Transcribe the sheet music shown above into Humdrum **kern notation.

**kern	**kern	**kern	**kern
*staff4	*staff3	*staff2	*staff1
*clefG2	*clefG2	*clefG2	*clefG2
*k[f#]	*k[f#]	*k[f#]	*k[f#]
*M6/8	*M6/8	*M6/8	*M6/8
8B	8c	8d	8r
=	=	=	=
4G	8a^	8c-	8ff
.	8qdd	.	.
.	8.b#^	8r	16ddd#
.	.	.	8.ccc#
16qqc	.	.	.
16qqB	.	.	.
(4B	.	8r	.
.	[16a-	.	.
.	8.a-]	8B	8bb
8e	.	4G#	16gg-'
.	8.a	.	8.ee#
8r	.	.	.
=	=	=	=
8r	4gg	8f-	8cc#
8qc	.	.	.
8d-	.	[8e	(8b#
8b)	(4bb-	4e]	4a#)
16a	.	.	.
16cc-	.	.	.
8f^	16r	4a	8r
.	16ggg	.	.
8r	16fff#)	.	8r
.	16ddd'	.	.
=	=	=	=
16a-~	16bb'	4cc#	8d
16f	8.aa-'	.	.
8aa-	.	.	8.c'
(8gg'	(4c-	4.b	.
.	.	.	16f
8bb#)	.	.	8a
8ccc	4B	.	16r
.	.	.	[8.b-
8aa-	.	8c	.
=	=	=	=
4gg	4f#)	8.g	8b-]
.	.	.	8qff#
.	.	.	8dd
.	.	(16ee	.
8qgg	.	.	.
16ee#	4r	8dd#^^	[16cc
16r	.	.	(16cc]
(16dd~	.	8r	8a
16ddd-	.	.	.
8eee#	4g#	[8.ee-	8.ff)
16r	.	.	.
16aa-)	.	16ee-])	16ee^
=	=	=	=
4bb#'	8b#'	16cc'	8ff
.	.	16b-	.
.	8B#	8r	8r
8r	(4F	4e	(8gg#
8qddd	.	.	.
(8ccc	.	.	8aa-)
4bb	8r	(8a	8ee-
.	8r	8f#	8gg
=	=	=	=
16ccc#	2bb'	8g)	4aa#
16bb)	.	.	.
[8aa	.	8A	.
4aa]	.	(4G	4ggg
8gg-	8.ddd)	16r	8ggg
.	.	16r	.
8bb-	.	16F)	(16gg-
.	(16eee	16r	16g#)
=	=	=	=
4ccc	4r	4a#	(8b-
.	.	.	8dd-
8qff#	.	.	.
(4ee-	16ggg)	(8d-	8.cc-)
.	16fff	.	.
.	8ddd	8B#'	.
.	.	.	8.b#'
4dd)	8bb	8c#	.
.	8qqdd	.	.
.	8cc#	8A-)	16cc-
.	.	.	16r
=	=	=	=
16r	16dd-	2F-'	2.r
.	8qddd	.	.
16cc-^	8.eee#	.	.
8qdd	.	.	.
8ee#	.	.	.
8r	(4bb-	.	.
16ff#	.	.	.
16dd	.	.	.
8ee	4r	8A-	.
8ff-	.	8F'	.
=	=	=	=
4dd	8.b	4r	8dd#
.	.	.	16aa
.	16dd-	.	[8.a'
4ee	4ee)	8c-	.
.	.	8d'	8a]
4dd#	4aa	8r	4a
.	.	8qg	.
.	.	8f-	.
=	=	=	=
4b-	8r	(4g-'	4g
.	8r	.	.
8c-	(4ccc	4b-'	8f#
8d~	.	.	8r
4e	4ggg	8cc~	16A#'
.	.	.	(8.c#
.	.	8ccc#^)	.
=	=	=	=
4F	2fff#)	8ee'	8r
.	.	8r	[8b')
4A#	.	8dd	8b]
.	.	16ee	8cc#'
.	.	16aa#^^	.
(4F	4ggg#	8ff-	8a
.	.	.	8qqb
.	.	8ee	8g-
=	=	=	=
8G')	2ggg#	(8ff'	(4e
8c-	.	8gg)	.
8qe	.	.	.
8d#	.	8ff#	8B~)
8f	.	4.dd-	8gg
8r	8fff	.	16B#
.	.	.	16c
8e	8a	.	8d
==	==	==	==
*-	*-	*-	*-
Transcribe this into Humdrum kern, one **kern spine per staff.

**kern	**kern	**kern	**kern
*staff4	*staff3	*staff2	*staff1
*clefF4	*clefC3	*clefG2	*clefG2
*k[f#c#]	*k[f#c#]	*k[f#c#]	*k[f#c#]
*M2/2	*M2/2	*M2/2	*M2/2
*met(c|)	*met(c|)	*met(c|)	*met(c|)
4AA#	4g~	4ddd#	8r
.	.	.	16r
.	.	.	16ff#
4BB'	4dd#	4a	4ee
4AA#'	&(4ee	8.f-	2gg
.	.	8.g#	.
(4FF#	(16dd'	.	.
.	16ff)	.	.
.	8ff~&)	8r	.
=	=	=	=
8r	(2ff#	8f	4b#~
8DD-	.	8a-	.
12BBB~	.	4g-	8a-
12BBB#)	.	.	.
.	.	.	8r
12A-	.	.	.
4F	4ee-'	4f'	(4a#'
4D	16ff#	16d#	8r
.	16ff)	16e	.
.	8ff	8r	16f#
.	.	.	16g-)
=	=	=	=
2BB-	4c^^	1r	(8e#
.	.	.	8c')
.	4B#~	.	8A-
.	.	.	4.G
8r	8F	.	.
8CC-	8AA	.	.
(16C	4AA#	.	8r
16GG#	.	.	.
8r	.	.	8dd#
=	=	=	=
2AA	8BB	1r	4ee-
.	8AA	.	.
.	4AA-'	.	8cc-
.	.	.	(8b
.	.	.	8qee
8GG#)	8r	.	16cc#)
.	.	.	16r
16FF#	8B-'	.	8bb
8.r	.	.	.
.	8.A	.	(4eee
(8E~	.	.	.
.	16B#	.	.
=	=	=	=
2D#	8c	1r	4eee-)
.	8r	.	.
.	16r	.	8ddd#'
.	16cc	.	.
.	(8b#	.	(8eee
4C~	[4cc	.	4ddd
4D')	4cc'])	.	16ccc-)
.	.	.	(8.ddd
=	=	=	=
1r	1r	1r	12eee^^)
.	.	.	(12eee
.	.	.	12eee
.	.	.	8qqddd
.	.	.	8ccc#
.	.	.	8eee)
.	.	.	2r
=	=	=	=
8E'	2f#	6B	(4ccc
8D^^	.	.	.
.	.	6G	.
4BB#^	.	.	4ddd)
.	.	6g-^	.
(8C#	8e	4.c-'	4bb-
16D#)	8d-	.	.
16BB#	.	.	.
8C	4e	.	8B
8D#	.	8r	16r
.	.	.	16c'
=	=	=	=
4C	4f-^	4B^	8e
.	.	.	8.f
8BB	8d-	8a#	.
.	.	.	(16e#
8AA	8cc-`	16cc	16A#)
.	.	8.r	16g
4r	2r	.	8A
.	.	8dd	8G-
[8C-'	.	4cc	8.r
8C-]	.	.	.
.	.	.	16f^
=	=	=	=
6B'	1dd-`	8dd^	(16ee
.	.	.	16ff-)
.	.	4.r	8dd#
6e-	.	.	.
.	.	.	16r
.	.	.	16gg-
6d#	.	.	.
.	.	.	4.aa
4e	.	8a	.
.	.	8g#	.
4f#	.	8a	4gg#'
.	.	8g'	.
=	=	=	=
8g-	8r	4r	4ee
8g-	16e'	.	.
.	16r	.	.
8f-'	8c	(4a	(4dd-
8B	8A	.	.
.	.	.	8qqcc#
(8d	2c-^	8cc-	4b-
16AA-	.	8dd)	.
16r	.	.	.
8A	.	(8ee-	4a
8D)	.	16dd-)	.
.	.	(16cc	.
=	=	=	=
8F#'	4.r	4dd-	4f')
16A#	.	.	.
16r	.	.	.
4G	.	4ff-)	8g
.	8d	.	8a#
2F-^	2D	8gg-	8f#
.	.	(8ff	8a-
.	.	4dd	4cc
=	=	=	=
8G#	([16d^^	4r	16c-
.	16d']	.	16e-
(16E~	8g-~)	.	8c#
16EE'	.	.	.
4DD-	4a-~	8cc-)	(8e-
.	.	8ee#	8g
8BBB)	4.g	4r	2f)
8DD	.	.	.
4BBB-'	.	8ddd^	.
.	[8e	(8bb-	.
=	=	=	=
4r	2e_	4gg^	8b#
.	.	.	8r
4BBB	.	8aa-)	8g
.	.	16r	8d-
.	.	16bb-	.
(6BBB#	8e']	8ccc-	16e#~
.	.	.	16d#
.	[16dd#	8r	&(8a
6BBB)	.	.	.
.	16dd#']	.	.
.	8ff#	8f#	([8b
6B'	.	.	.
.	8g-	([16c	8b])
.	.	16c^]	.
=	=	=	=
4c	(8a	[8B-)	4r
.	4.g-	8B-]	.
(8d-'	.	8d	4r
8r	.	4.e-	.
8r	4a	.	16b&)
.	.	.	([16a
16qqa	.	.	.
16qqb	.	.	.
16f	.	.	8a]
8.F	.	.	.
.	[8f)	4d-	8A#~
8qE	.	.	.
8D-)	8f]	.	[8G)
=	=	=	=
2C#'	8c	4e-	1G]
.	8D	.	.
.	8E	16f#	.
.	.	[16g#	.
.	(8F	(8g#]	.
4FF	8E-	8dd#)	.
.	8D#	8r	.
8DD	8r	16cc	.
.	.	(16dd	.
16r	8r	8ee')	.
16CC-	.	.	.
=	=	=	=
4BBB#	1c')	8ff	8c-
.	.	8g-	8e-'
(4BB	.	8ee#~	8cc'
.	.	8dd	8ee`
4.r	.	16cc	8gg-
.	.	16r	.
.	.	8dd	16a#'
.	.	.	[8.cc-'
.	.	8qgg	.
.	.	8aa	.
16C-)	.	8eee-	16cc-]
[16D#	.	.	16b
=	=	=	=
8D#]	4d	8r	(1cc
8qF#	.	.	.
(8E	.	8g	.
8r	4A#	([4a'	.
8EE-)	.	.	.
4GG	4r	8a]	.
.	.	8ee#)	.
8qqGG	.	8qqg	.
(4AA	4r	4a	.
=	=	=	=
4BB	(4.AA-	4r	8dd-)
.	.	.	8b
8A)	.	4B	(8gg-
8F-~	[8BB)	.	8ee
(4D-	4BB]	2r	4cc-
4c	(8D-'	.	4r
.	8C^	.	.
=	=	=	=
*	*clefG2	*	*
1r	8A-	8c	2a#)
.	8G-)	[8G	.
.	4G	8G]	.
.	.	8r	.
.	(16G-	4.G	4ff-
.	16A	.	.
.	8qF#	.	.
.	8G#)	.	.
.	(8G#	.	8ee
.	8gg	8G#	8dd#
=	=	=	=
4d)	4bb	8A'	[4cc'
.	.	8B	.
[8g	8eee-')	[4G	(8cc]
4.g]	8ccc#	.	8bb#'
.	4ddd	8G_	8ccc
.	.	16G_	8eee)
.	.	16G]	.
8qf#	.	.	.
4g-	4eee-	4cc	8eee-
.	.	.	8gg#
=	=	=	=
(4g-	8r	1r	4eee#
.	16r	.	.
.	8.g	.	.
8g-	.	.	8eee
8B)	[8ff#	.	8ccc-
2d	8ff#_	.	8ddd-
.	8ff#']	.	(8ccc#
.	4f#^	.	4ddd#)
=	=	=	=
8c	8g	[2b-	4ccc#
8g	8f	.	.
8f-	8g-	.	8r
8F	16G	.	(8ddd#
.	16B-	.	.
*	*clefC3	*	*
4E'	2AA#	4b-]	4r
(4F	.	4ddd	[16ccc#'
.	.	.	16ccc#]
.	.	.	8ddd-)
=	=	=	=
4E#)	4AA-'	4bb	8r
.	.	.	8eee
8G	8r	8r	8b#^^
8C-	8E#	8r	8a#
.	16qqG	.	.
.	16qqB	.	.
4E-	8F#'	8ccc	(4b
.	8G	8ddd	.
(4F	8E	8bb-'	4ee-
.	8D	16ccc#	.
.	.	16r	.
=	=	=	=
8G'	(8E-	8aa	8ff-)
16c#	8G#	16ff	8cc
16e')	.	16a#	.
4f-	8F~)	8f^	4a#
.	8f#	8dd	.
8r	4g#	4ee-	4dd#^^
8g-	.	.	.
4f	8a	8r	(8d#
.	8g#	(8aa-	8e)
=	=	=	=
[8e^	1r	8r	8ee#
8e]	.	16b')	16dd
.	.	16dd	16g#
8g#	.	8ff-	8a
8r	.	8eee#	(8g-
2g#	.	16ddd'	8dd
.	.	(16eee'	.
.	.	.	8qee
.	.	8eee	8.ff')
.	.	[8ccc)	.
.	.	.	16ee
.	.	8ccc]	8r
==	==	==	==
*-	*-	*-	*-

• • • • • • •

Exercise directions: Reproduce the data word for word, from its very first line down to and including the line that contains "Transcribe this into".

Answer:
Transcribe the sheet music shown above into Humdrum **kern notation.

**kern	**kern	**kern	**kern
*staff4	*staff3	*staff2	*staff1
*clefG2	*clefG2	*clefG2	*clefG2
*k[f#]	*k[f#]	*k[f#]	*k[f#]
*M6/8	*M6/8	*M6/8	*M6/8
8B	8c	8d	8r
=	=	=	=
4G	8a^	8c-	8ff
.	8qdd	.	.
.	8.b#^	8r	16ddd#
.	.	.	8.ccc#
16qqc	.	.	.
16qqB	.	.	.
(4B	.	8r	.
.	[16a-	.	.
.	8.a-]	8B	8bb
8e	.	4G#	16gg-'
.	8.a	.	8.ee#
8r	.	.	.
=	=	=	=
8r	4gg	8f-	8cc#
8qc	.	.	.
8d-	.	[8e	(8b#
8b)	(4bb-	4e]	4a#)
16a	.	.	.
16cc-	.	.	.
8f^	16r	4a	8r
.	16ggg	.	.
8r	16fff#)	.	8r
.	16ddd'	.	.
=	=	=	=
16a-~	16bb'	4cc#	8d
16f	8.aa-'	.	.
8aa-	.	.	8.c'
(8gg'	(4c-	4.b	.
.	.	.	16f
8bb#)	.	.	8a
8ccc	4B	.	16r
.	.	.	[8.b-
8aa-	.	8c	.
=	=	=	=
4gg	4f#)	8.g	8b-]
.	.	.	8qff#
.	.	.	8dd
.	.	(16ee	.
8qgg	.	.	.
16ee#	4r	8dd#^^	[16cc
16r	.	.	(16cc]
(16dd~	.	8r	8a
16ddd-	.	.	.
8eee#	4g#	[8.ee-	8.ff)
16r	.	.	.
16aa-)	.	16ee-])	16ee^
=	=	=	=
4bb#'	8b#'	16cc'	8ff
.	.	16b-	.
.	8B#	8r	8r
8r	(4F	4e	(8gg#
8qddd	.	.	.
(8ccc	.	.	8aa-)
4bb	8r	(8a	8ee-
.	8r	8f#	8gg
=	=	=	=
16ccc#	2bb'	8g)	4aa#
16bb)	.	.	.
[8aa	.	8A	.
4aa]	.	(4G	4ggg
8gg-	8.ddd)	16r	8ggg
.	.	16r	.
8bb-	.	16F)	(16gg-
.	(16eee	16r	16g#)
=	=	=	=
4ccc	4r	4a#	(8b-
.	.	.	8dd-
8qff#	.	.	.
(4ee-	16ggg)	(8d-	8.cc-)
.	16fff	.	.
.	8ddd	8B#'	.
.	.	.	8.b#'
4dd)	8bb	8c#	.
.	8qqdd	.	.
.	8cc#	8A-)	16cc-
.	.	.	16r
=	=	=	=
16r	16dd-	2F-'	2.r
.	8qddd	.	.
16cc-^	8.eee#	.	.
8qdd	.	.	.
8ee#	.	.	.
8r	(4bb-	.	.
16ff#	.	.	.
16dd	.	.	.
8ee	4r	8A-	.
8ff-	.	8F'	.
=	=	=	=
4dd	8.b	4r	8dd#
.	.	.	16aa
.	16dd-	.	[8.a'
4ee	4ee)	8c-	.
.	.	8d'	8a]
4dd#	4aa	8r	4a
.	.	8qg	.
.	.	8f-	.
=	=	=	=
4b-	8r	(4g-'	4g
.	8r	.	.
8c-	(4ccc	4b-'	8f#
8d~	.	.	8r
4e	4ggg	8cc~	16A#'
.	.	.	(8.c#
.	.	8ccc#^)	.
=	=	=	=
4F	2fff#)	8ee'	8r
.	.	8r	[8b')
4A#	.	8dd	8b]
.	.	16ee	8cc#'
.	.	16aa#^^	.
(4F	4ggg#	8ff-	8a
.	.	.	8qqb
.	.	8ee	8g-
=	=	=	=
8G')	2ggg#	(8ff'	(4e
8c-	.	8gg)	.
8qe	.	.	.
8d#	.	8ff#	8B~)
8f	.	4.dd-	8gg
8r	8fff	.	16B#
.	.	.	16c
8e	8a	.	8d
==	==	==	==
*-	*-	*-	*-
Transcribe this into Humdrum kern, one **kern spine per staff.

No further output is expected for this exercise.